* _Information supplied_:
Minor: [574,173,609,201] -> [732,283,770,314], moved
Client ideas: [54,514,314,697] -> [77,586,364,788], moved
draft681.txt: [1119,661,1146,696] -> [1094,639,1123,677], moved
==
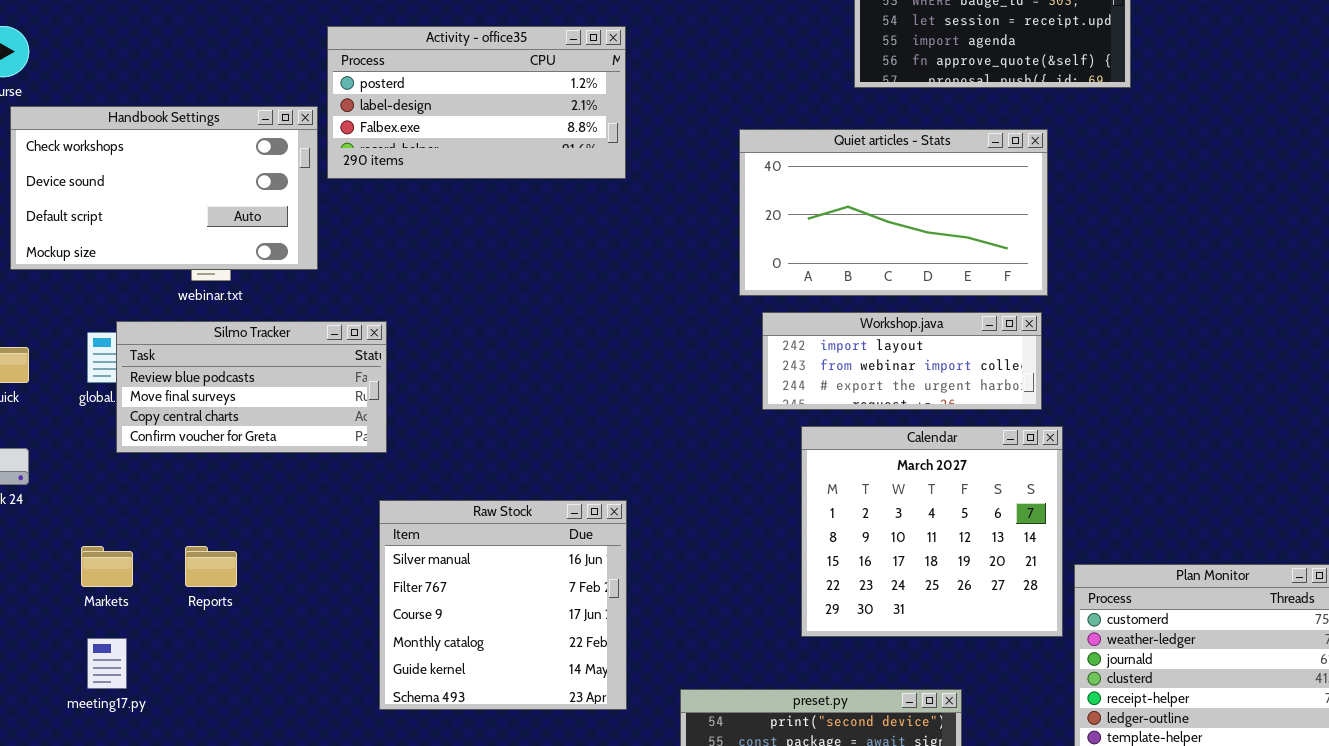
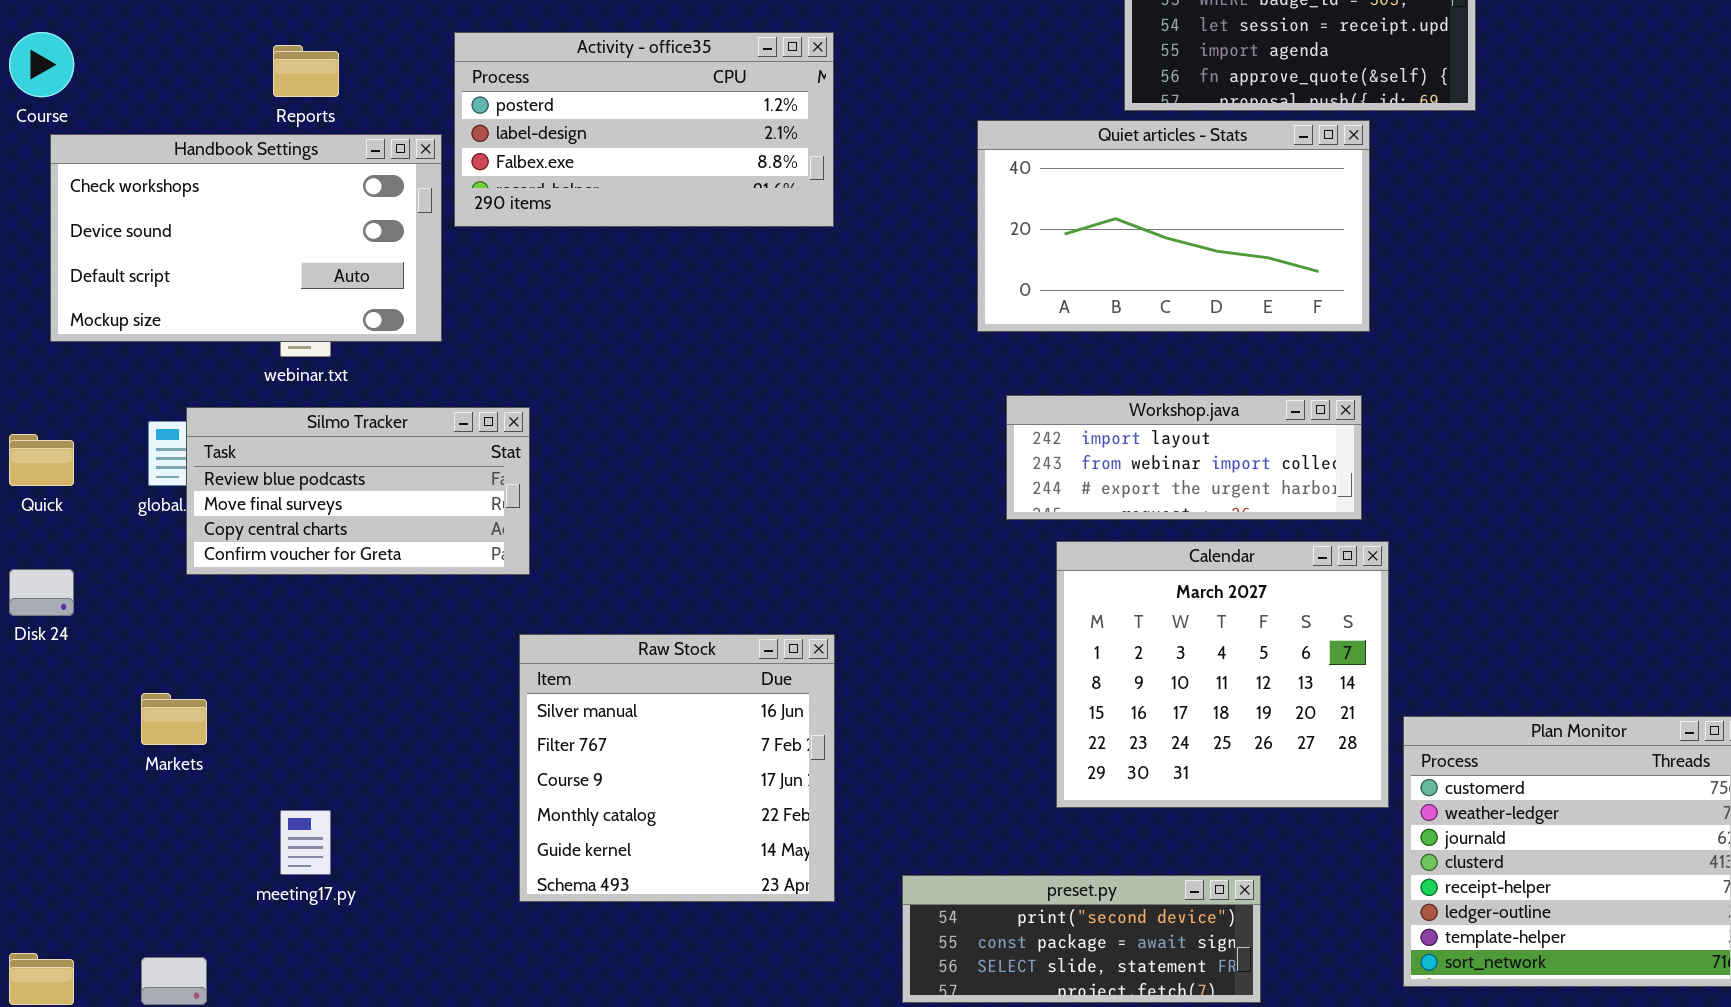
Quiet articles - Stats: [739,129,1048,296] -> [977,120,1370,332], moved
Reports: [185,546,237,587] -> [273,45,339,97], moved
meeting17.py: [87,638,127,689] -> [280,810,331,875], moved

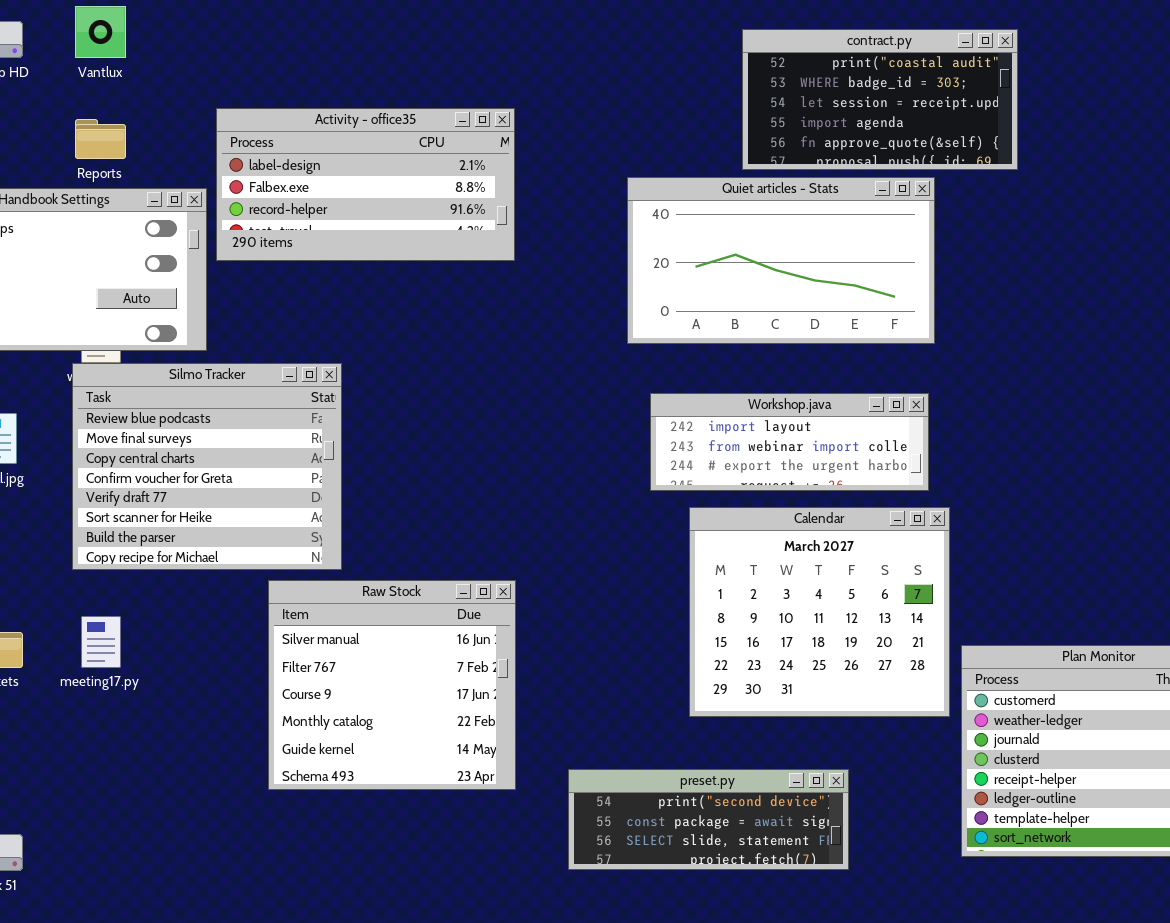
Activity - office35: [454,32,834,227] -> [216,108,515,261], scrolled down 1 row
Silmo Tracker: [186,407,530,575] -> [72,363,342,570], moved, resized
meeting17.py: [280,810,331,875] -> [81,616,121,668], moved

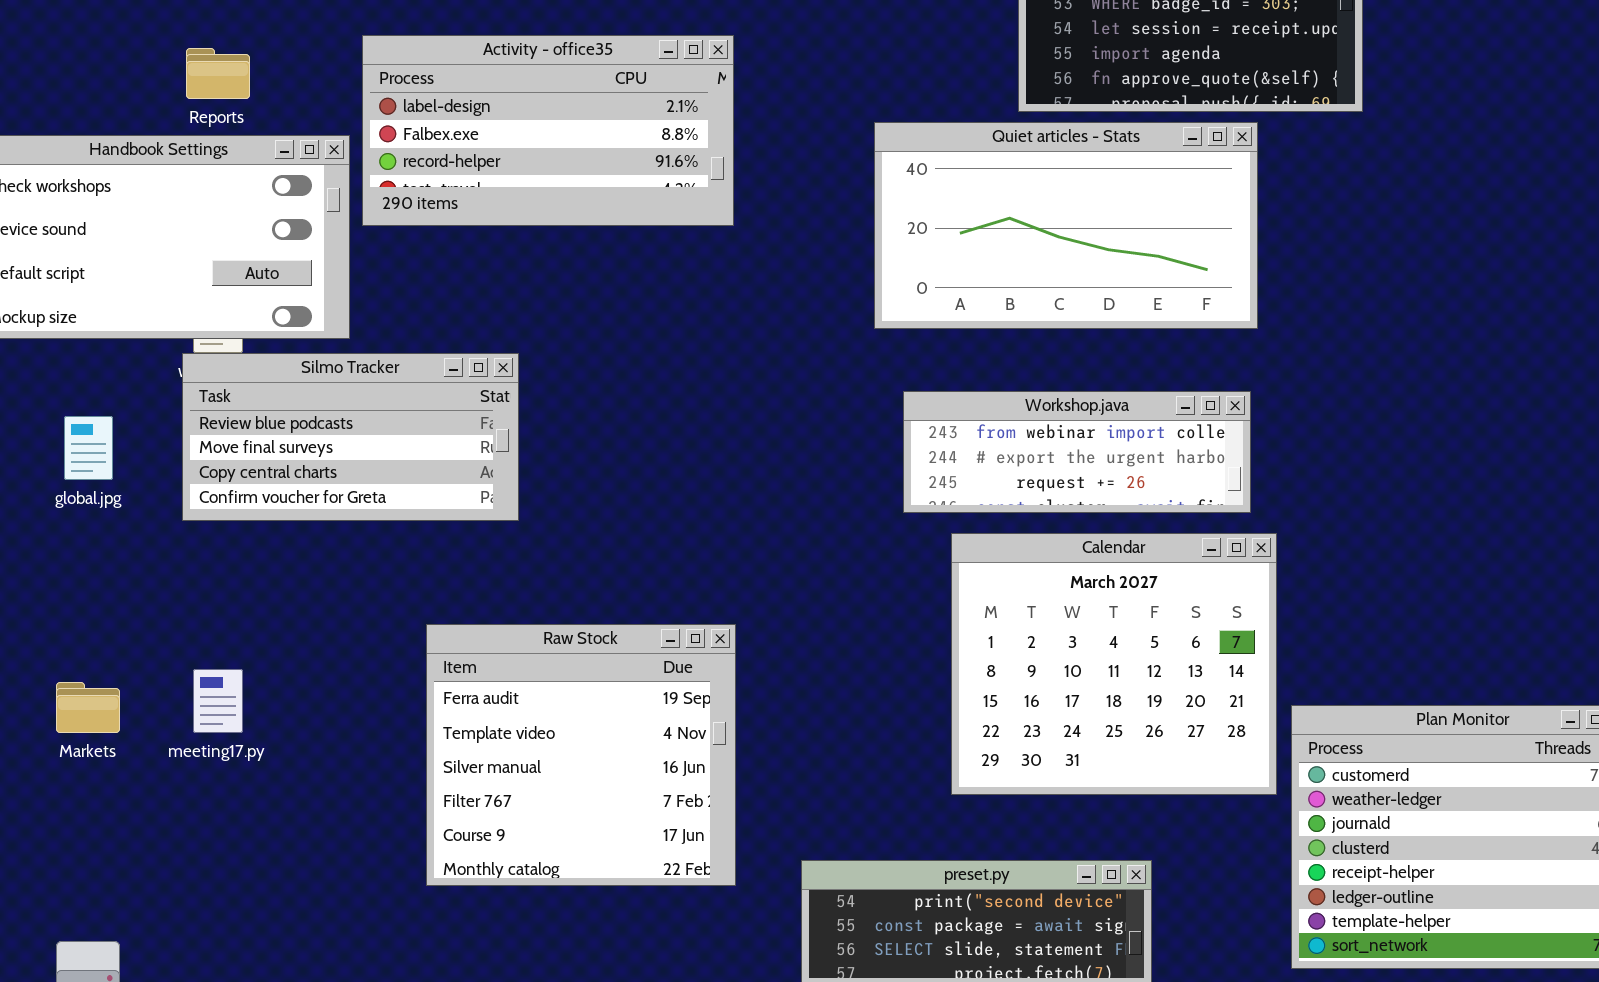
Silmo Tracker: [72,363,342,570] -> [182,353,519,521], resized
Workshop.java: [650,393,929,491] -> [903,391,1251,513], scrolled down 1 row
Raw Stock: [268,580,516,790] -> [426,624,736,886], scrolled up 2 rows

* _What you need to do_:
Each line above that falls between the line with "Activity - office35: [454,32,834,227]" and the line with "Raw Stock: [268,580,516,790]" should be printed exactly, together with those two lines, but the pictures should not.

* _Exercise output_:
Activity - office35: [454,32,834,227] -> [216,108,515,261], scrolled down 1 row
Silmo Tracker: [186,407,530,575] -> [72,363,342,570], moved, resized
meeting17.py: [280,810,331,875] -> [81,616,121,668], moved

Silmo Tracker: [72,363,342,570] -> [182,353,519,521], resized
Workshop.java: [650,393,929,491] -> [903,391,1251,513], scrolled down 1 row
Raw Stock: [268,580,516,790] -> [426,624,736,886], scrolled up 2 rows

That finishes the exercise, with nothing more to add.